Data excerpts
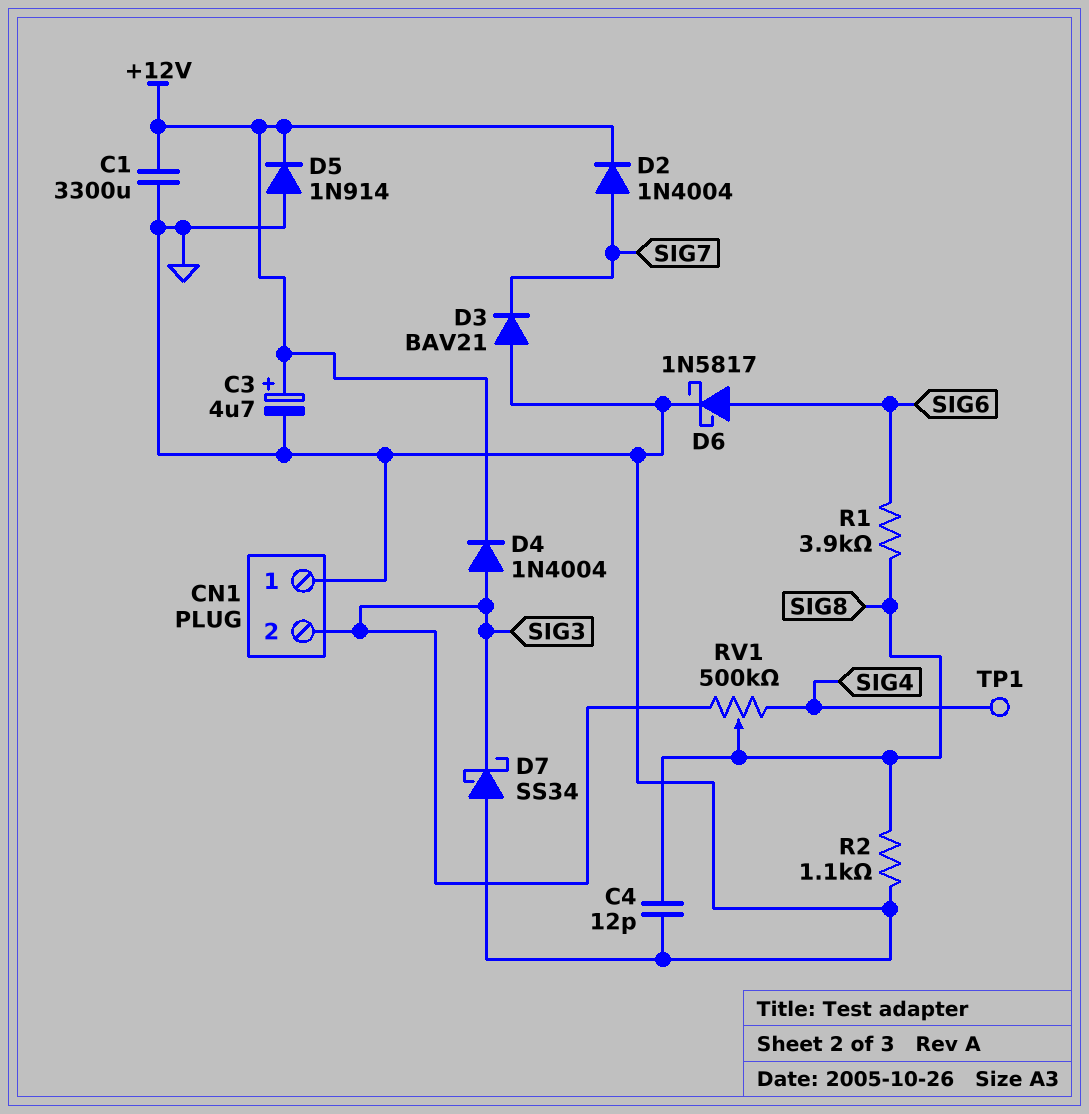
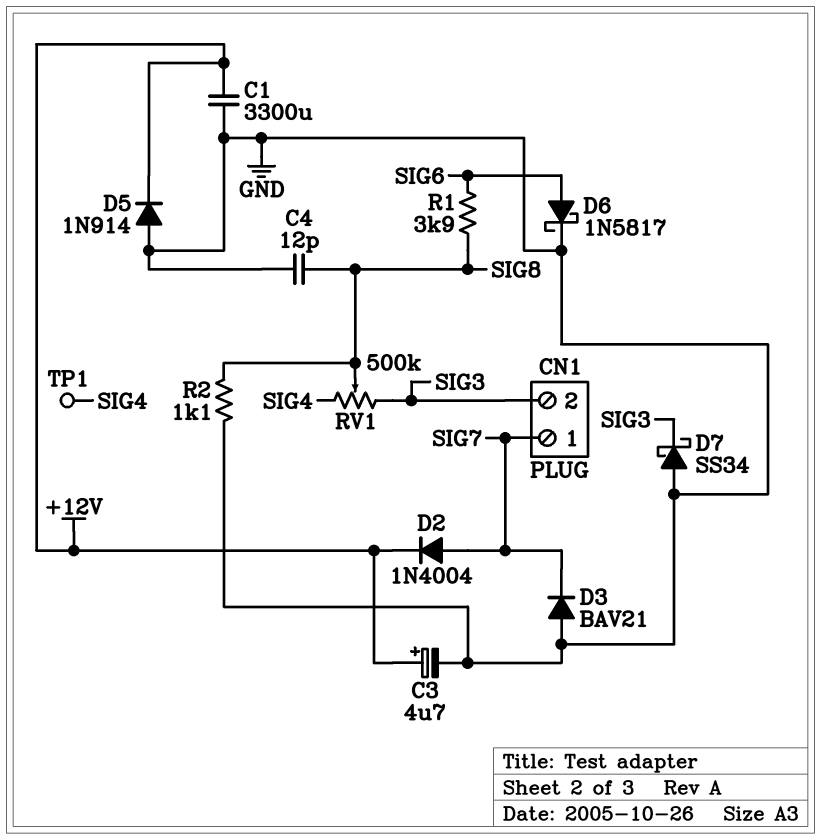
CN1 pin 1: GND -> SIG7
D4: diode 1N4004 (A SIG3, K +12V) -> none

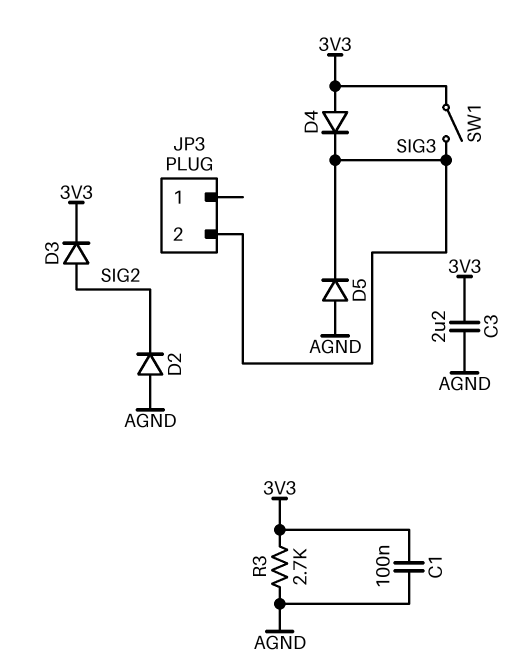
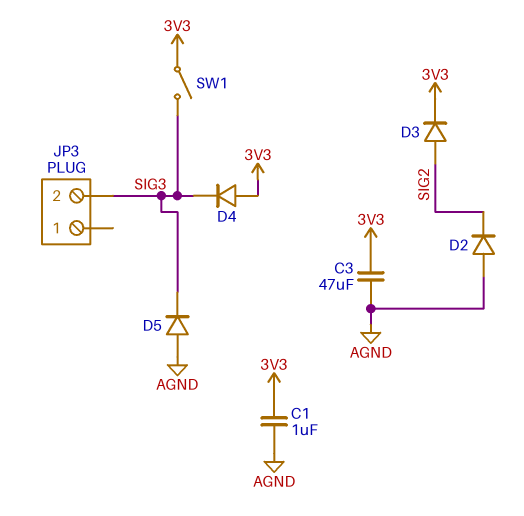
C1: 100nF (3V3, AGND) -> 1uF (3V3, AGND)
C3: 2.2uF (3V3, AGND) -> 47uF (3V3, AGND)
R3: 2.7k (3V3, AGND) -> none

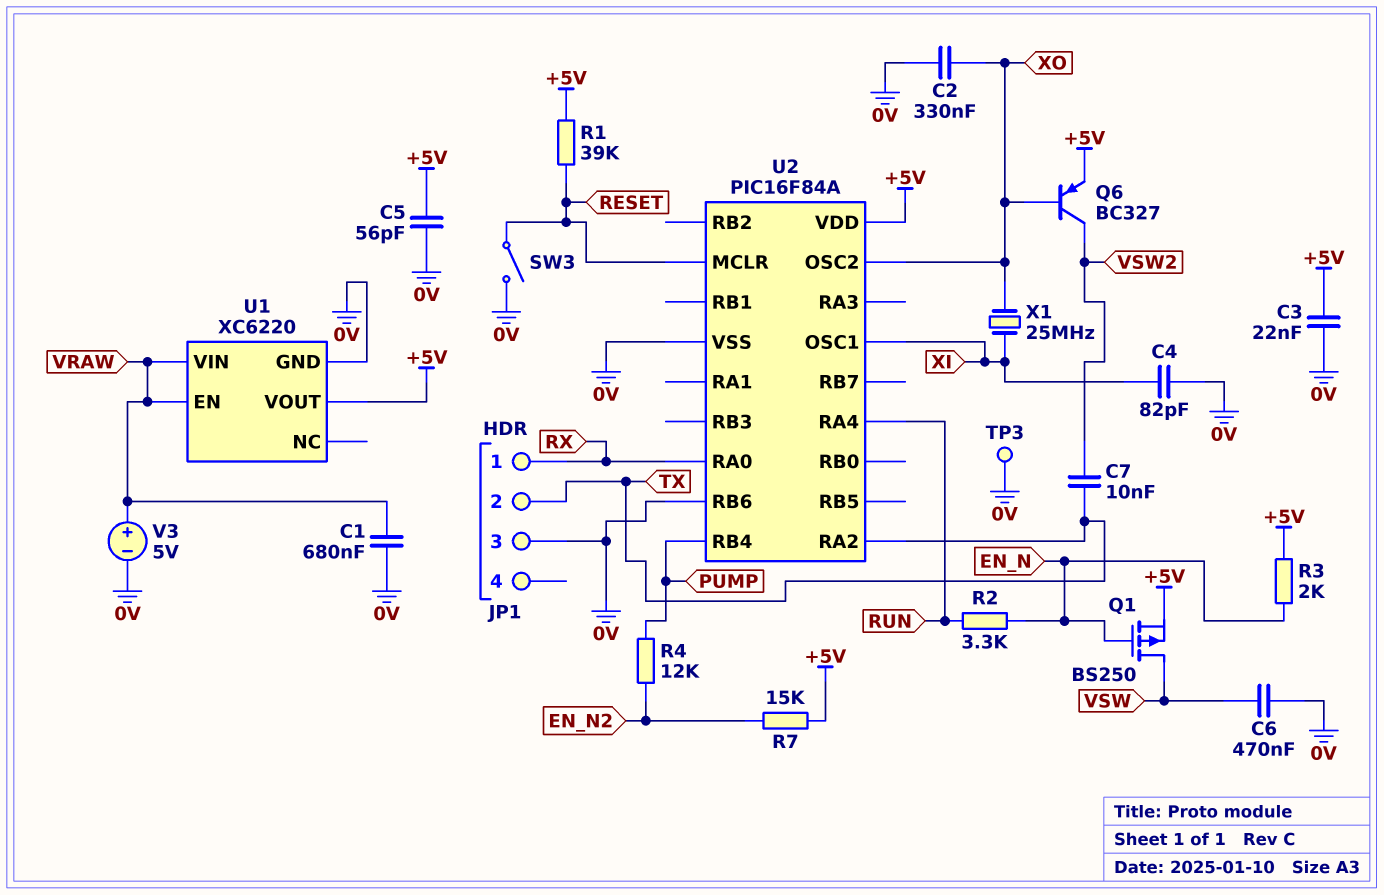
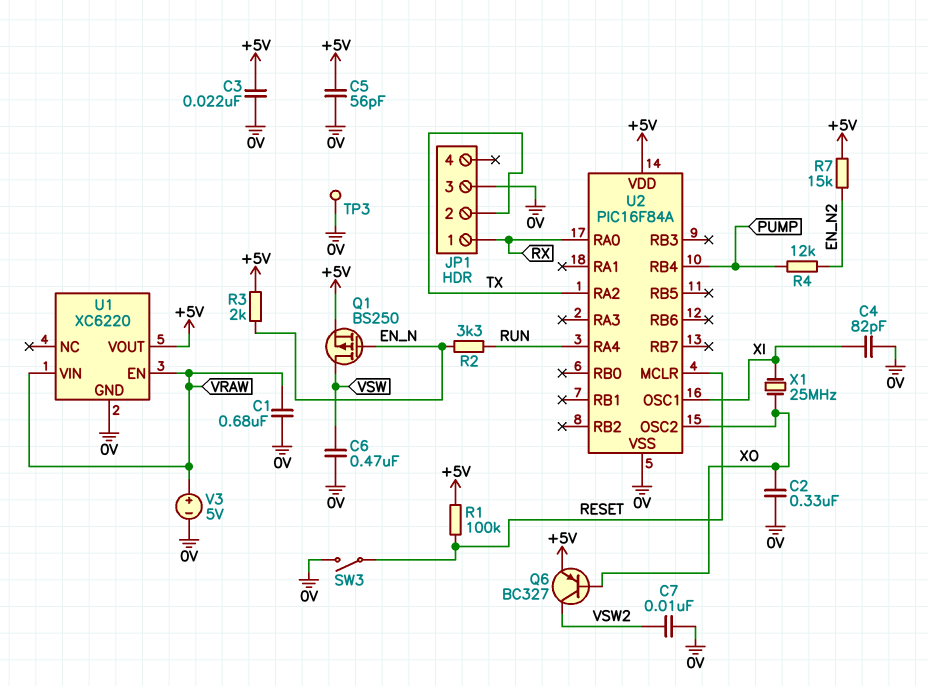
C7: 10nF (TX, VSW2) -> 10nF (0V, VSW2)
R1: 39k (+5V, RESET) -> 100k (+5V, RESET)
U2 pin RB6: 0V -> none

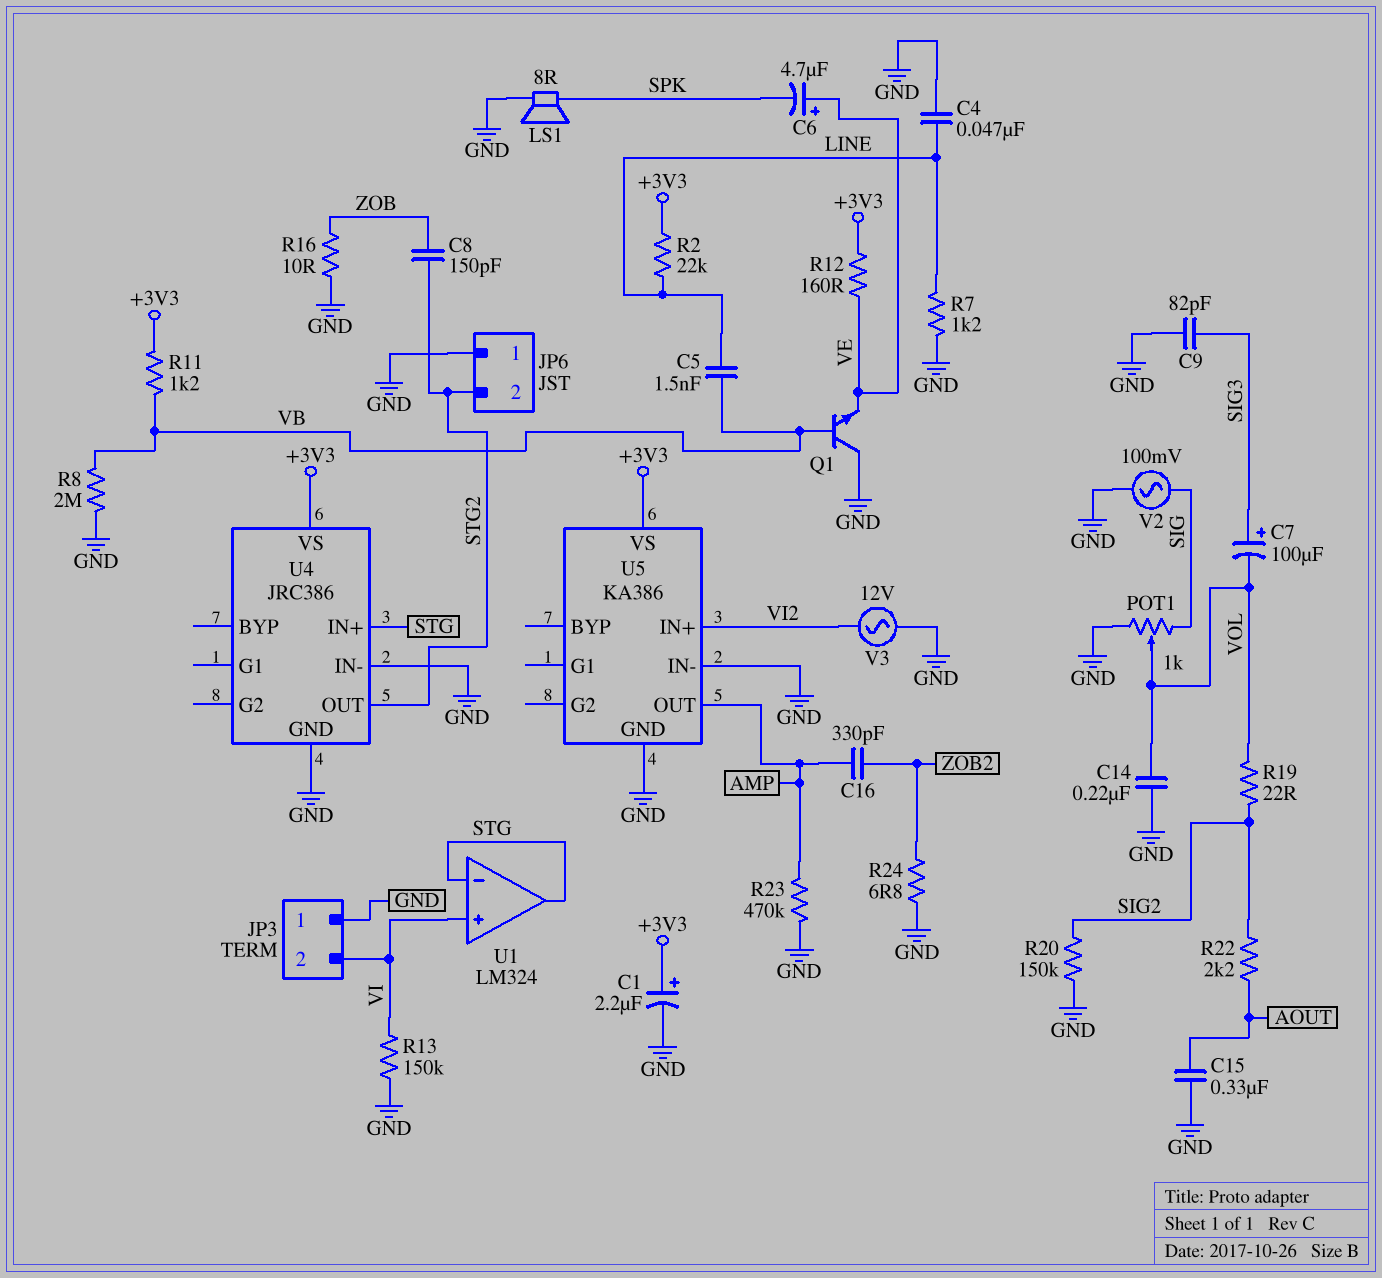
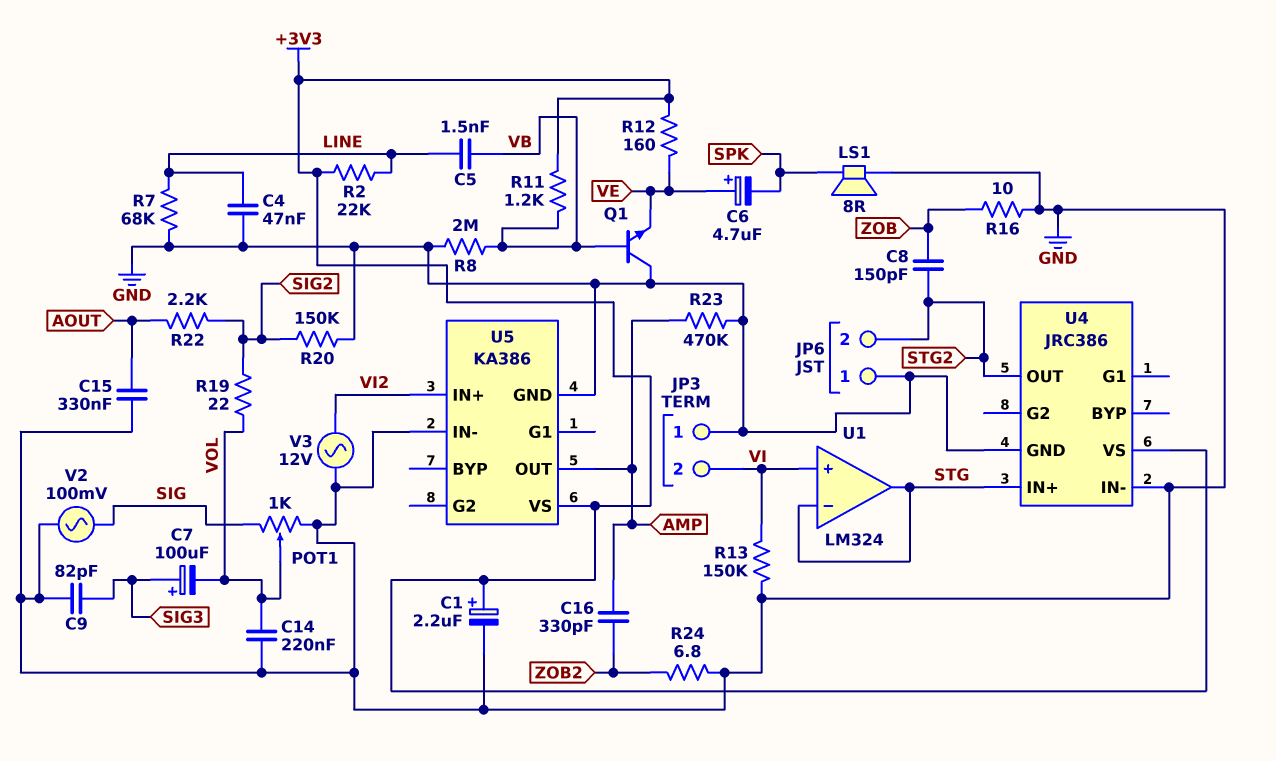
R7: 1.2k (GND, LINE) -> 68k (GND, LINE)

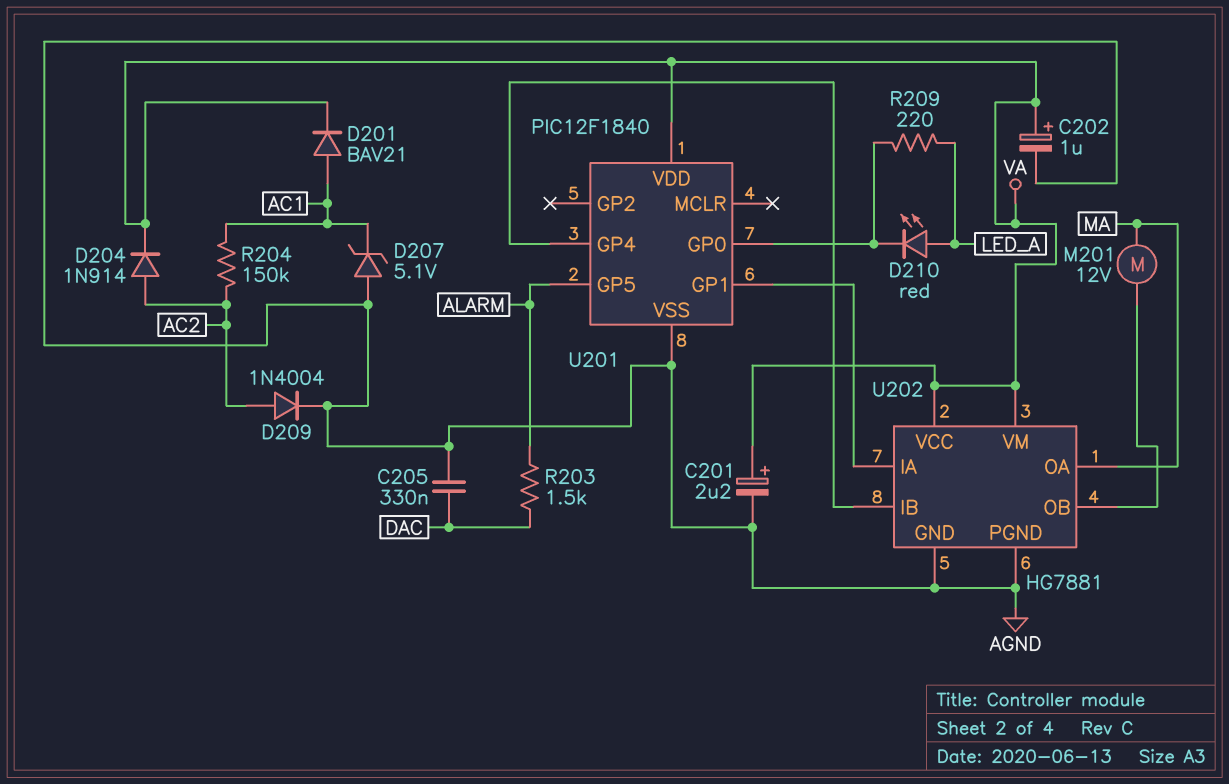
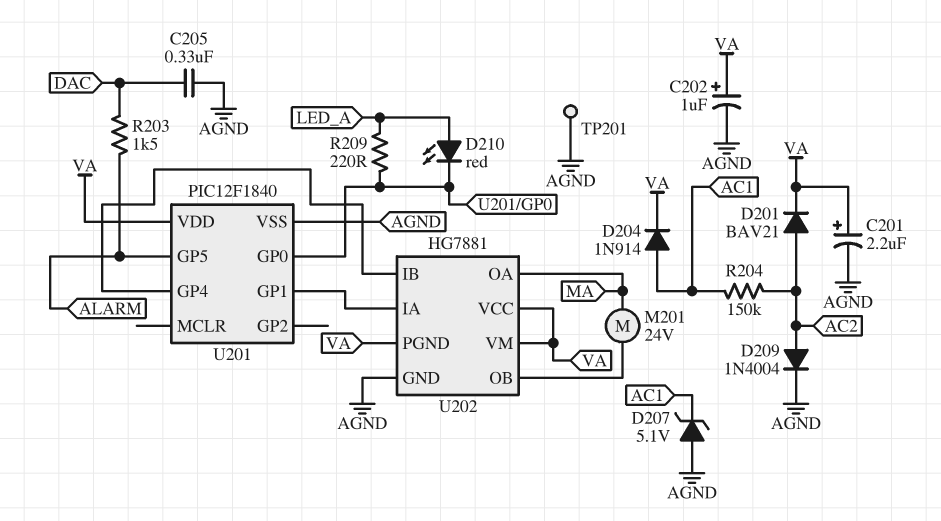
D201: diode BAV21 (A AC1, K VA) -> diode BAV21 (A AC2, K VA)
D204: diode 1N914 (A AC2, K VA) -> diode 1N914 (A AC1, K VA)
M201: motor 12V (MA, U202/OB) -> motor 24V (MA, U202/OB)
TP201: none -> test point (AGND)
U202 pin PGND: AGND -> VA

WHAT IS NEEDED
A faithful, word-for-word copy of the data is needed; the pictures should not appear in it.

WRITTEN SOLUTION
CN1 pin 1: GND -> SIG7
D4: diode 1N4004 (A SIG3, K +12V) -> none

C1: 100nF (3V3, AGND) -> 1uF (3V3, AGND)
C3: 2.2uF (3V3, AGND) -> 47uF (3V3, AGND)
R3: 2.7k (3V3, AGND) -> none

C7: 10nF (TX, VSW2) -> 10nF (0V, VSW2)
R1: 39k (+5V, RESET) -> 100k (+5V, RESET)
U2 pin RB6: 0V -> none

R7: 1.2k (GND, LINE) -> 68k (GND, LINE)

D201: diode BAV21 (A AC1, K VA) -> diode BAV21 (A AC2, K VA)
D204: diode 1N914 (A AC2, K VA) -> diode 1N914 (A AC1, K VA)
M201: motor 12V (MA, U202/OB) -> motor 24V (MA, U202/OB)
TP201: none -> test point (AGND)
U202 pin PGND: AGND -> VA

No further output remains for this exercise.